## What the task requires
Within the listing below, filter for "glasses" and copy every matching line.

"""

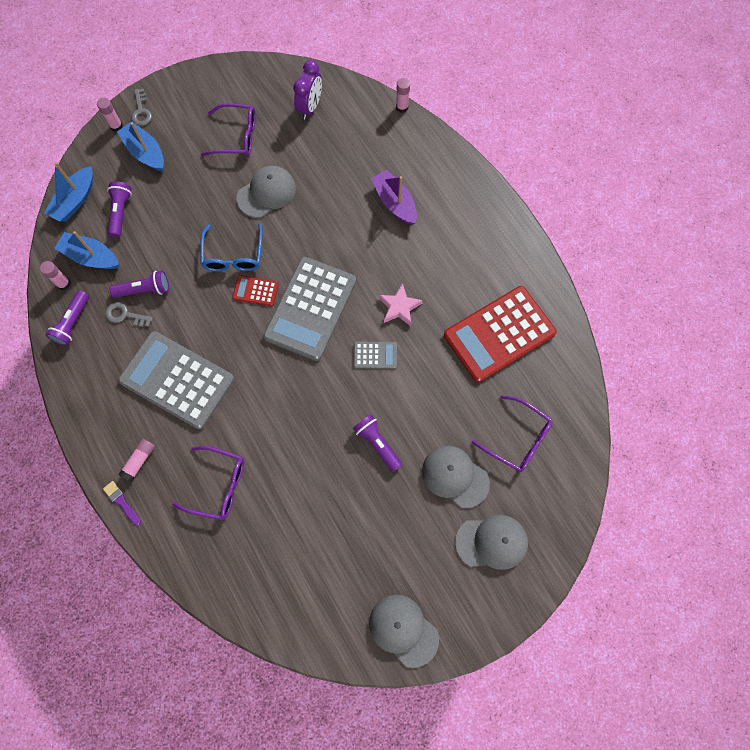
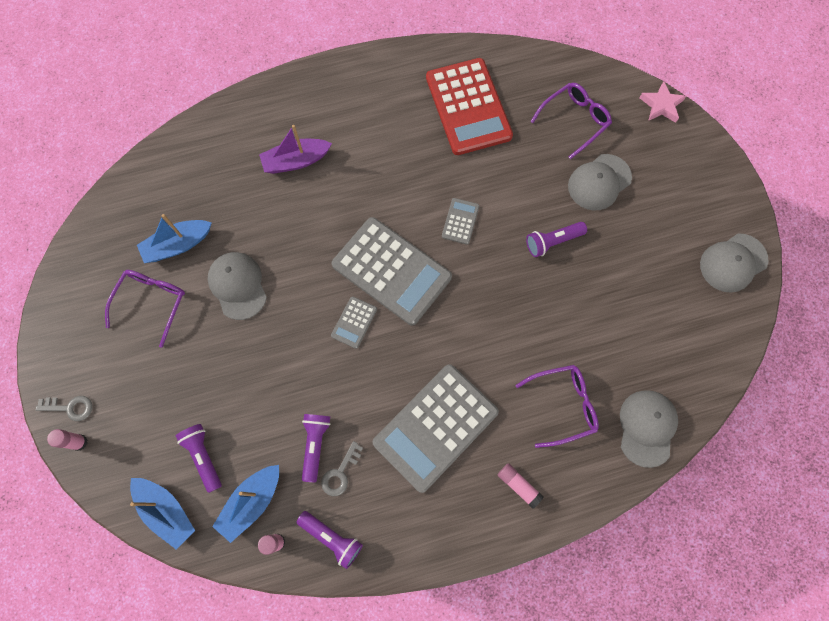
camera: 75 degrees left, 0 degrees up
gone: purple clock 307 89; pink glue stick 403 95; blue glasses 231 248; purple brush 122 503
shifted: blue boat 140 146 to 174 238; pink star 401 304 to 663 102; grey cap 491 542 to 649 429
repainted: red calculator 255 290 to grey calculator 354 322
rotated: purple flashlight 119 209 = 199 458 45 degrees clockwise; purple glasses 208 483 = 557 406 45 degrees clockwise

"""

## Problem solution
gone: purple clock 307 89; pink glue stick 403 95; blue glasses 231 248; purple brush 122 503
rotated: purple flashlight 119 209 = 199 458 45 degrees clockwise; purple glasses 208 483 = 557 406 45 degrees clockwise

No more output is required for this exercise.